**Your assignment:** Look through the data below for the line with "red semicircle: (94, 217)" and the line with "purple semicircle: (51, 111)", then output those two and all lines in between, exactly as written.

**Recorded data:**
*-*-*

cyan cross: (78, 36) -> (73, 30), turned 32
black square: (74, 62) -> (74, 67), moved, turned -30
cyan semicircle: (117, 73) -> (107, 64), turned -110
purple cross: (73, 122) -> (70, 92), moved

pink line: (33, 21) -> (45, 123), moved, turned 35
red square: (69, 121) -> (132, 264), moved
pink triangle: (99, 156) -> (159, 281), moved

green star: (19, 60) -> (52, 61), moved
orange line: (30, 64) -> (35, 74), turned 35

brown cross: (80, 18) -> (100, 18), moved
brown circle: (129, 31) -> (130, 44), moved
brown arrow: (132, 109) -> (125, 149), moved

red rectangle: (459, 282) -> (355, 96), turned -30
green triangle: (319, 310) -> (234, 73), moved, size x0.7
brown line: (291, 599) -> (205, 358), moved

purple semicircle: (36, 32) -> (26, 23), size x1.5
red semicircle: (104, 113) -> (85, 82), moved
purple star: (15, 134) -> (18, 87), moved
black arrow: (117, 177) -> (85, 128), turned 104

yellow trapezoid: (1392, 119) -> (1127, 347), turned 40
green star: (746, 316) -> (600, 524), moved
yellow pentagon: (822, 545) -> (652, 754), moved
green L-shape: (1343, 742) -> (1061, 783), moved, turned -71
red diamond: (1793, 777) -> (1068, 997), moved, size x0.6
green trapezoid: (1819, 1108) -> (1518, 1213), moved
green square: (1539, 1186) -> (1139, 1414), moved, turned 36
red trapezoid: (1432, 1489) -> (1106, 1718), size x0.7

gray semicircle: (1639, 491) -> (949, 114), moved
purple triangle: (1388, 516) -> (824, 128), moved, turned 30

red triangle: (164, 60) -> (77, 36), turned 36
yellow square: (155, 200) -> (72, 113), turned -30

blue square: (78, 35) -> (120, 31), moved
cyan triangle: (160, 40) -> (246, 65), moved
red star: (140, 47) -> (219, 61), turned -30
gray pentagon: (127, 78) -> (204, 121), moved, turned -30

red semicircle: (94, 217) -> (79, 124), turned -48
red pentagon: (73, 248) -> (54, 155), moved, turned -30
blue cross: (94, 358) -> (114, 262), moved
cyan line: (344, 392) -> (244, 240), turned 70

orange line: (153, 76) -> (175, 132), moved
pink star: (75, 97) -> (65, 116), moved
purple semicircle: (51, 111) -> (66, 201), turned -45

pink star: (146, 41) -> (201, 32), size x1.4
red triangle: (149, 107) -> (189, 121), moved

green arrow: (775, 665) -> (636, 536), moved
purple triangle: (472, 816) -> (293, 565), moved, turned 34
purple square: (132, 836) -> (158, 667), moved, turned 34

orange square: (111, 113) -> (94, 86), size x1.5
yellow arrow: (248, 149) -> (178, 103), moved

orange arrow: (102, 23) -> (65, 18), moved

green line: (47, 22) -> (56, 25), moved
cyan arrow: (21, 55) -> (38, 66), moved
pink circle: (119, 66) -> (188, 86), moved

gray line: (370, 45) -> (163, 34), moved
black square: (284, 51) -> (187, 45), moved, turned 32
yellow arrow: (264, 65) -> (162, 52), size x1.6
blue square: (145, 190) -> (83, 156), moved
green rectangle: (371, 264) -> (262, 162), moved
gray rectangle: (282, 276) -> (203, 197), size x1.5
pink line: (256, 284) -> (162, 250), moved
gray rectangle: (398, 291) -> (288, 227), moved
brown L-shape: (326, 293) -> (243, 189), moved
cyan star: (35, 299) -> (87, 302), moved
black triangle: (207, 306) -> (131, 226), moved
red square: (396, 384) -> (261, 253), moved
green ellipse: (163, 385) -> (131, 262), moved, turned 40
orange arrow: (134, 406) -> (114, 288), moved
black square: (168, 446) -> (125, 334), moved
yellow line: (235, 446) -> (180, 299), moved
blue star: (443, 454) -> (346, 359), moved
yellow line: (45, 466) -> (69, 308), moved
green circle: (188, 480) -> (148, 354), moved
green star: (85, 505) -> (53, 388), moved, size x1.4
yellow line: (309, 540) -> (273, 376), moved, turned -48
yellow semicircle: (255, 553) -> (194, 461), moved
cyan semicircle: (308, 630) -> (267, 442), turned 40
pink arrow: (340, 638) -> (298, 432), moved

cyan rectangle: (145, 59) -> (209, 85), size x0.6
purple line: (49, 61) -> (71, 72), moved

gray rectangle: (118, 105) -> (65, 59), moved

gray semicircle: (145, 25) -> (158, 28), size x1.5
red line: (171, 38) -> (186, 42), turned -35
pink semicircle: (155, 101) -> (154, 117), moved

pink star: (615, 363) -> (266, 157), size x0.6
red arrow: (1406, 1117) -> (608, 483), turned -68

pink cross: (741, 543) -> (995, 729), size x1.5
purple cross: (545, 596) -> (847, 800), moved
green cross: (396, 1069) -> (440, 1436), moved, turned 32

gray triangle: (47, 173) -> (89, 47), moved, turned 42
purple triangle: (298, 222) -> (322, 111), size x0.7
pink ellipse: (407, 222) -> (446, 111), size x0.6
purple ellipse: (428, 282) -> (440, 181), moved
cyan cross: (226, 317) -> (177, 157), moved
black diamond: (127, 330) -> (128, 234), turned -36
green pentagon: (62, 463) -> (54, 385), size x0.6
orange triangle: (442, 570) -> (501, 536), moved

*-*-*

**Exercise solution:**
red semicircle: (94, 217) -> (79, 124), turned -48
red pentagon: (73, 248) -> (54, 155), moved, turned -30
blue cross: (94, 358) -> (114, 262), moved
cyan line: (344, 392) -> (244, 240), turned 70

orange line: (153, 76) -> (175, 132), moved
pink star: (75, 97) -> (65, 116), moved
purple semicircle: (51, 111) -> (66, 201), turned -45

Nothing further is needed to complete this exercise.